#### PROVIDED INFORMATION ####

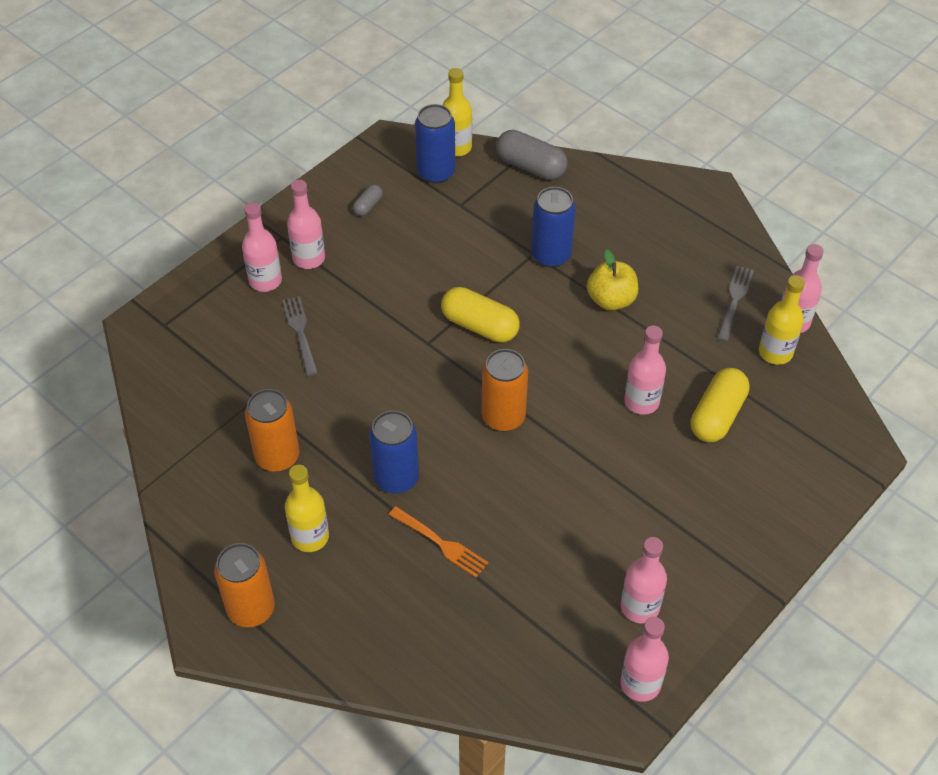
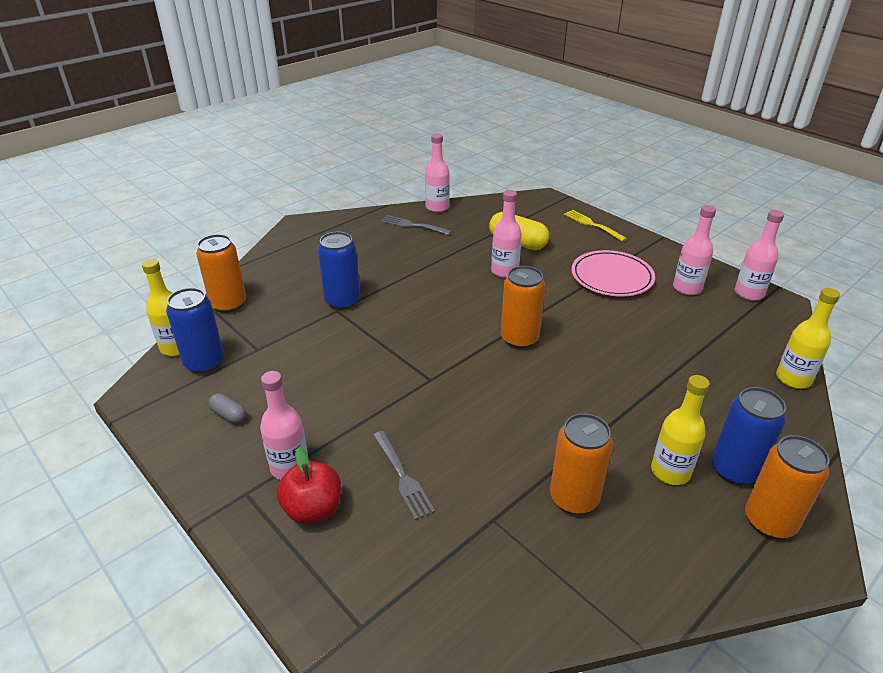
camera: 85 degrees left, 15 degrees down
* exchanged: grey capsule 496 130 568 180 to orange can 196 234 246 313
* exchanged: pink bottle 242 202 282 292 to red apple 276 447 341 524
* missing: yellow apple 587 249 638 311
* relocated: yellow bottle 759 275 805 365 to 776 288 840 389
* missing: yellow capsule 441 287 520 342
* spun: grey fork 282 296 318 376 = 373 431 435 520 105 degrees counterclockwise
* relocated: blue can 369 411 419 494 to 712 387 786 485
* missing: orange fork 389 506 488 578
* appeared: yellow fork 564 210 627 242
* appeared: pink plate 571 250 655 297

####

→ TO DO: Could you copy out every line in the listing where the word "exchanged" appears?

→ RESULT OF THE TASK:
* exchanged: grey capsule 496 130 568 180 to orange can 196 234 246 313
* exchanged: pink bottle 242 202 282 292 to red apple 276 447 341 524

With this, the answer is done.